Below is a listing; repeat exactly the lines from the one containing "BARO: BME680 -> BMP180" to the one containing "SD3 pin SCK: D15 -> D25", both included.

== Input data

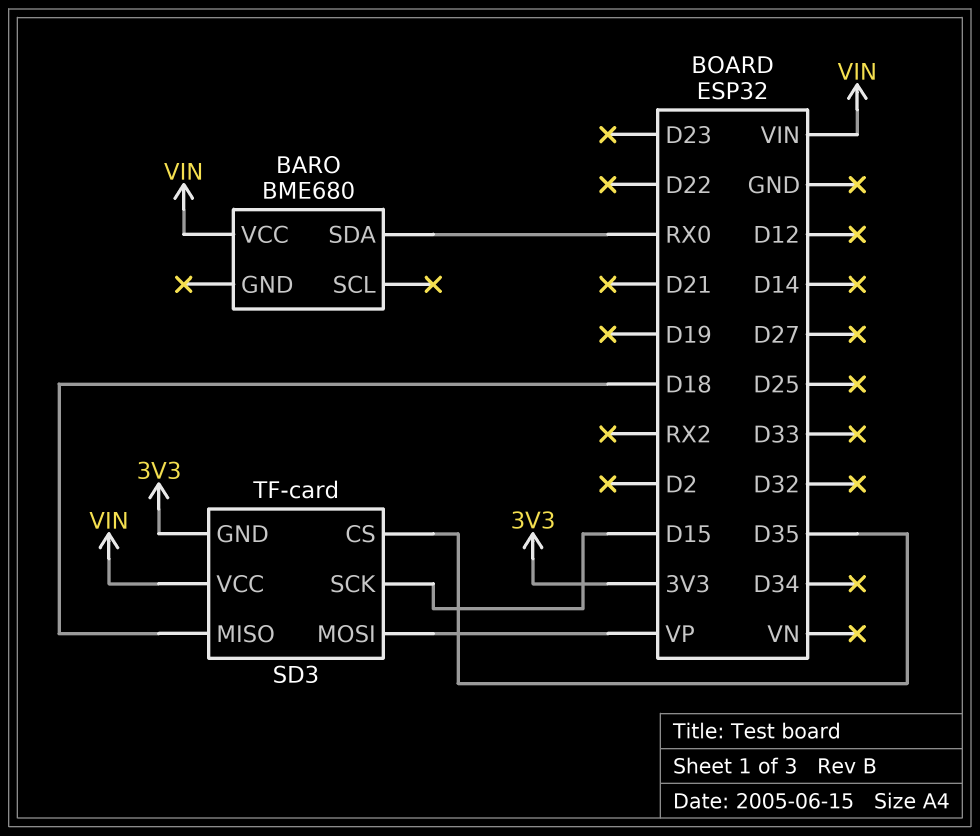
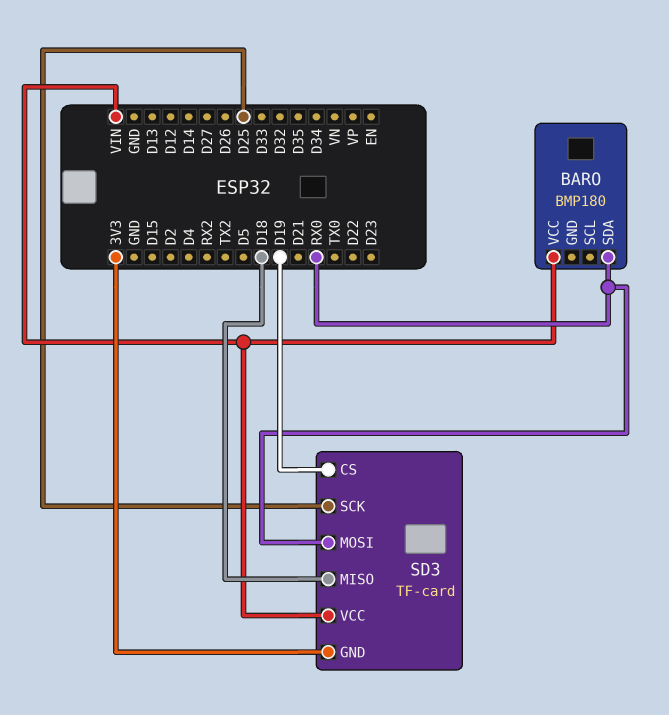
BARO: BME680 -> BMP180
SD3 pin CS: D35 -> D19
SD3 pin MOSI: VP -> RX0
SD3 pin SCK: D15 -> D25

====
== Input data

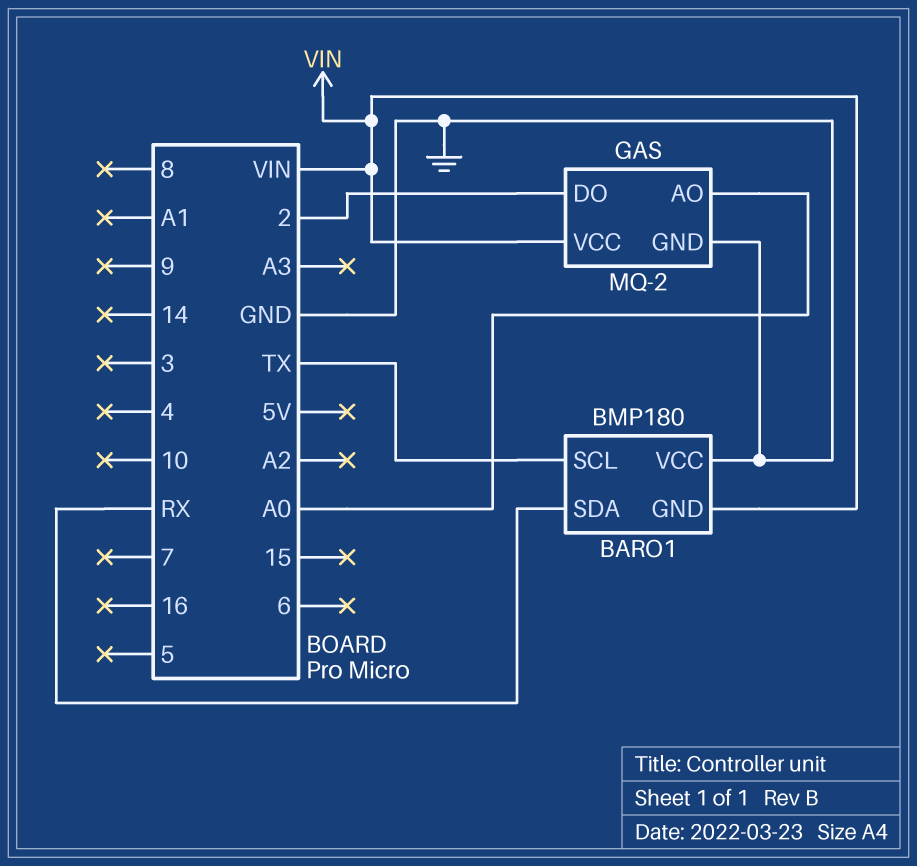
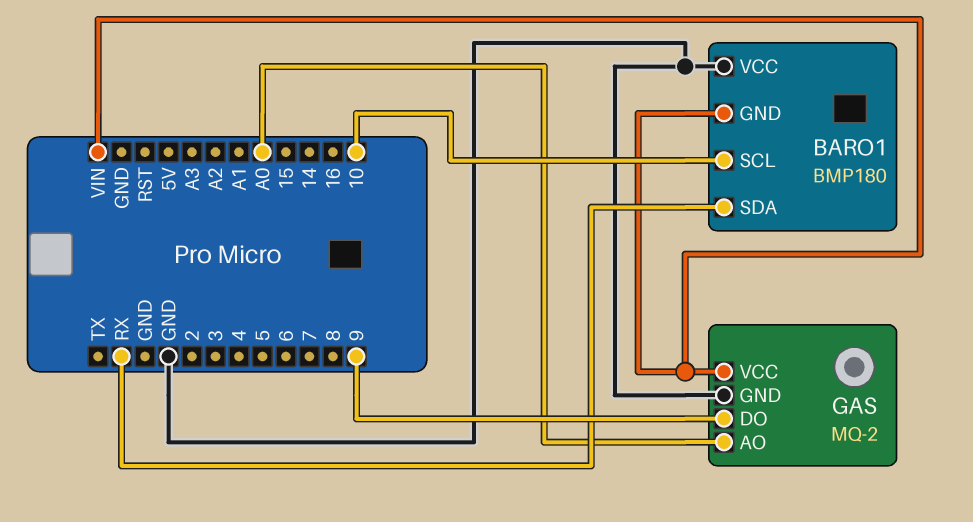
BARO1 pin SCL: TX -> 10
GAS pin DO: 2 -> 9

====

### Completed exercise
BARO: BME680 -> BMP180
SD3 pin CS: D35 -> D19
SD3 pin MOSI: VP -> RX0
SD3 pin SCK: D15 -> D25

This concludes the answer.